## TASK
Please copy out every line in the entries that includes the word "zinisok".
----
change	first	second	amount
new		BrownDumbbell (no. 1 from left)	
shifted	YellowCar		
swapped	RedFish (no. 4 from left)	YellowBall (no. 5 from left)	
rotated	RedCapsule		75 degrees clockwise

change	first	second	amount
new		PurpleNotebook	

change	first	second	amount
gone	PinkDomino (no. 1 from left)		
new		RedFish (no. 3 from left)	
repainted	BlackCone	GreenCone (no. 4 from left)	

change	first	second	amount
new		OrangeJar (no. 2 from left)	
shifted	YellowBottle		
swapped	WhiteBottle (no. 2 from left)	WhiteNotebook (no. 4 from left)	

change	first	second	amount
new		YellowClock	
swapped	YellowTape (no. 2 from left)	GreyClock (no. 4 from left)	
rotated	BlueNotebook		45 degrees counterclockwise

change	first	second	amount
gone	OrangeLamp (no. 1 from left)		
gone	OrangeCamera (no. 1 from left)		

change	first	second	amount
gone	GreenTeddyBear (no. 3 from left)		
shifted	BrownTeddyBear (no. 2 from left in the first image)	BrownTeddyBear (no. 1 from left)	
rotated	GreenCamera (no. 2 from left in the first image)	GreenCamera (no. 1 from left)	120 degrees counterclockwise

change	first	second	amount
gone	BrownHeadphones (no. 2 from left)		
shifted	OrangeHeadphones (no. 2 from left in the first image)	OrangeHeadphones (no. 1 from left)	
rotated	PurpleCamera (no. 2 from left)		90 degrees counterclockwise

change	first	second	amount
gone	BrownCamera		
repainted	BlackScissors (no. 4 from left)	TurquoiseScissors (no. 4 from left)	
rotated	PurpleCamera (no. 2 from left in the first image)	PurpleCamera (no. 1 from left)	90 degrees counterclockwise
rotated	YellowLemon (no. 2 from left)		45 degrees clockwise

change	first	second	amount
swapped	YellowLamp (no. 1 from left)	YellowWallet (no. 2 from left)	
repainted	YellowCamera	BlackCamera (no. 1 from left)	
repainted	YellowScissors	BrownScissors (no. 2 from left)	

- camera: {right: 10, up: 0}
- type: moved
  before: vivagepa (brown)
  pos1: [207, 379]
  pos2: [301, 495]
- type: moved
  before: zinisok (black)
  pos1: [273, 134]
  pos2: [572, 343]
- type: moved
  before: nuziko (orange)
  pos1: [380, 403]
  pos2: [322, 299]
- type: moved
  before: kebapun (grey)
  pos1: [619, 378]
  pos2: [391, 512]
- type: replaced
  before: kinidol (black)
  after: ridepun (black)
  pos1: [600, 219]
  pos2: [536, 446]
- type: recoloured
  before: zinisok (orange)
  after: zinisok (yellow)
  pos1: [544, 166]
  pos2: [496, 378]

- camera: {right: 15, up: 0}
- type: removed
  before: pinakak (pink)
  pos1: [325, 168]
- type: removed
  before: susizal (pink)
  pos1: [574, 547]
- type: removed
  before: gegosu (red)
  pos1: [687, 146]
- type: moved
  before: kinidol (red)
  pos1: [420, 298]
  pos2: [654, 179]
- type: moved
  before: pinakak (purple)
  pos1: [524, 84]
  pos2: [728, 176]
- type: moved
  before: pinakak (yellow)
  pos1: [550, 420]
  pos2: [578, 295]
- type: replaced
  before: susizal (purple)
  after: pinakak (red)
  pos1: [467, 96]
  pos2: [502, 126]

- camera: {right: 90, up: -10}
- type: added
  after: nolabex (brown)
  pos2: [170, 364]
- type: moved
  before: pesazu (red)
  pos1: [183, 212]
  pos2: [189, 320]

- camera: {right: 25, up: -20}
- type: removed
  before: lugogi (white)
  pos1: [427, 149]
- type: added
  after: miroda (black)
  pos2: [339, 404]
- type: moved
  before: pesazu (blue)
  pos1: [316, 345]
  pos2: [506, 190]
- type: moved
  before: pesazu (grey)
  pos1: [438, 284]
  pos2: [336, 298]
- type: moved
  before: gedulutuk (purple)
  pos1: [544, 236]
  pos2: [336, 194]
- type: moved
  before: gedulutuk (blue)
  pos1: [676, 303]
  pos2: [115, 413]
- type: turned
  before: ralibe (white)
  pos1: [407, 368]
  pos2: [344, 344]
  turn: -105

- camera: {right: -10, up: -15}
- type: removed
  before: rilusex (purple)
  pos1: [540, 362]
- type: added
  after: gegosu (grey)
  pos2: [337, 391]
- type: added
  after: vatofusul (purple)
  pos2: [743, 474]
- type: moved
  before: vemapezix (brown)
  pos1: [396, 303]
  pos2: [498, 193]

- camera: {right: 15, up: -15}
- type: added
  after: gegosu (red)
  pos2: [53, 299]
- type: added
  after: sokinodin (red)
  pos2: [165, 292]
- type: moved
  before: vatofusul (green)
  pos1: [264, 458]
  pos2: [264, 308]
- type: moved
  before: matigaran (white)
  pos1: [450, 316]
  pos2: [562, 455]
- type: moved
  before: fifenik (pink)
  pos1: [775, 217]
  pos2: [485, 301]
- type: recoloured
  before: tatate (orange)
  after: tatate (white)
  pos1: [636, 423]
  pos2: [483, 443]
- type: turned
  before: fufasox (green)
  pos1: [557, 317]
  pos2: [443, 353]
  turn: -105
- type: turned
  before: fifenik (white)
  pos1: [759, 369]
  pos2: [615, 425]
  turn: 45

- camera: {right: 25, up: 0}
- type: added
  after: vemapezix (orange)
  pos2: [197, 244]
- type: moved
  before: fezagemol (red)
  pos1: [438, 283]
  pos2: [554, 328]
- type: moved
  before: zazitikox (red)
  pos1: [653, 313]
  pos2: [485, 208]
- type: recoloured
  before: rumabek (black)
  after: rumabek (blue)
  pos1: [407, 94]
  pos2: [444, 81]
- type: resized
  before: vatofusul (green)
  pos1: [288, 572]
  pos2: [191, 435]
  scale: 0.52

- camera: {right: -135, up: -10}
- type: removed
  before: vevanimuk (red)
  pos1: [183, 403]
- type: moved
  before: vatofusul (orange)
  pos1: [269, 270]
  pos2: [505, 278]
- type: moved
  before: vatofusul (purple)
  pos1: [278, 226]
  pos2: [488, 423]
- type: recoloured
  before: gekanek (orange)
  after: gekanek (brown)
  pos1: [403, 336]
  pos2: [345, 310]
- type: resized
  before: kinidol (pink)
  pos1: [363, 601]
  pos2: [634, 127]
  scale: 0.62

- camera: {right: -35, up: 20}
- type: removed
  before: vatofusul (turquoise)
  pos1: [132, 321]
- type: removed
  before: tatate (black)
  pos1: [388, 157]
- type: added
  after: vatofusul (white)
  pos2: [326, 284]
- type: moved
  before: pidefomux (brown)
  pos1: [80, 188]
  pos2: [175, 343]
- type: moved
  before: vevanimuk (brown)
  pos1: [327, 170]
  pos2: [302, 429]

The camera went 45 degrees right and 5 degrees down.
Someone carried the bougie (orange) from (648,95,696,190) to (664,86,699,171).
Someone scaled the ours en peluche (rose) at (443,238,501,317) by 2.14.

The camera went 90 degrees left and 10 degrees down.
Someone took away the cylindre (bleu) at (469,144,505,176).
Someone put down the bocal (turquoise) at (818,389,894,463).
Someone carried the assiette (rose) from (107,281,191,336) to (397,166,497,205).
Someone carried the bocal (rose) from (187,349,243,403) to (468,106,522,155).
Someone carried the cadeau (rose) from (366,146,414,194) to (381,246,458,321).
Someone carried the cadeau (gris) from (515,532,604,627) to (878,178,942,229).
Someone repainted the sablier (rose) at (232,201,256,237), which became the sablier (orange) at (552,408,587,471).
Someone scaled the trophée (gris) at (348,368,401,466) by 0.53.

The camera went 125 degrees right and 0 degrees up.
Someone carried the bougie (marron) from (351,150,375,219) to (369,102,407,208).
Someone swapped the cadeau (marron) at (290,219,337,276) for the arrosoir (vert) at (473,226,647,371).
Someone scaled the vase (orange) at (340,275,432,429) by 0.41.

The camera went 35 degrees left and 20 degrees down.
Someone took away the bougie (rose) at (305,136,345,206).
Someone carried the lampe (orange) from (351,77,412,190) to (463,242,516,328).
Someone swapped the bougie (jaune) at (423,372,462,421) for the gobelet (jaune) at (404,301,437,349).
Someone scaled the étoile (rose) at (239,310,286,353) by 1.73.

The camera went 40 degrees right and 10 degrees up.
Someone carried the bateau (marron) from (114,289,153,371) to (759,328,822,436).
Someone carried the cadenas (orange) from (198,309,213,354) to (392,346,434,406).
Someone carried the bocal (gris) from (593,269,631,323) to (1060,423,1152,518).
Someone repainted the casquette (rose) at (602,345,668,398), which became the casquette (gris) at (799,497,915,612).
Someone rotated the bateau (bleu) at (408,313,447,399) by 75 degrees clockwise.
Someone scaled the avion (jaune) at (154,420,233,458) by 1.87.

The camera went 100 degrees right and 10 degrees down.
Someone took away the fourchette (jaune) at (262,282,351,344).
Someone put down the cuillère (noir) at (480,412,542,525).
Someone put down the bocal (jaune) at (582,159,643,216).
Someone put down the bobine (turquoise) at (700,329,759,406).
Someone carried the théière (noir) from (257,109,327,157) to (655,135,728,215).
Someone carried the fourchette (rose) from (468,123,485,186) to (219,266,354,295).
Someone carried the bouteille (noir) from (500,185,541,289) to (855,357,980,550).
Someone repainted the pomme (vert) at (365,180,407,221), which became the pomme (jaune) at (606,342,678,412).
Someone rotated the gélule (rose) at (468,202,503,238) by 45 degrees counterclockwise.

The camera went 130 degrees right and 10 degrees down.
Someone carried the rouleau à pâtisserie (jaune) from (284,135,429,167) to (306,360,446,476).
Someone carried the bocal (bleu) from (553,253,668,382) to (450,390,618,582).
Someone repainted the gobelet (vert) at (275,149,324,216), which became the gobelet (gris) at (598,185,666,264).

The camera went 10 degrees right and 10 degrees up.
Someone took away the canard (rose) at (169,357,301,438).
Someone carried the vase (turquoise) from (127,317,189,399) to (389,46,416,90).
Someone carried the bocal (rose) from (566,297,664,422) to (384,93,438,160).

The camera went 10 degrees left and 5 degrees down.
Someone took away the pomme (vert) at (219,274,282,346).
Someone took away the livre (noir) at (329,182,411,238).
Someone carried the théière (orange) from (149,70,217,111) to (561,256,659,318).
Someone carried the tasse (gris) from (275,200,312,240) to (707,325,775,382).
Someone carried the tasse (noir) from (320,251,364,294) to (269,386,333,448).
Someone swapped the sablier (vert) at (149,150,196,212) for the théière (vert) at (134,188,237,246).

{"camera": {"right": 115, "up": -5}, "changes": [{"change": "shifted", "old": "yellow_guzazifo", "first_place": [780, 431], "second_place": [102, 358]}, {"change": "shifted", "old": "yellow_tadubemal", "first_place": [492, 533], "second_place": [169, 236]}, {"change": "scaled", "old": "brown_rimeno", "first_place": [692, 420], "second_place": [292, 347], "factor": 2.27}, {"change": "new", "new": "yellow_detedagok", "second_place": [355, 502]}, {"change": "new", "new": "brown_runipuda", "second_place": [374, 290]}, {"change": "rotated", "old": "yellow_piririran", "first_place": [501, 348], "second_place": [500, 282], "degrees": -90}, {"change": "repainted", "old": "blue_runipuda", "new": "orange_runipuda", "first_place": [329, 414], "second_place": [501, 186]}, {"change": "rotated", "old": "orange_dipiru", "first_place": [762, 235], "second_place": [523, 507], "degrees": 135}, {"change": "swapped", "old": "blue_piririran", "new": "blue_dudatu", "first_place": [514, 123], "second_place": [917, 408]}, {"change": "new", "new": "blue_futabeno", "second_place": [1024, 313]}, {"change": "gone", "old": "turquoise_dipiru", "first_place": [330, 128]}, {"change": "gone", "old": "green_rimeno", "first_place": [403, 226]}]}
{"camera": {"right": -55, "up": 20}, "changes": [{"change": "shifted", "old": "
----
## THE ANSWER
  before: zinisok (black)
  before: zinisok (orange)
  after: zinisok (yellow)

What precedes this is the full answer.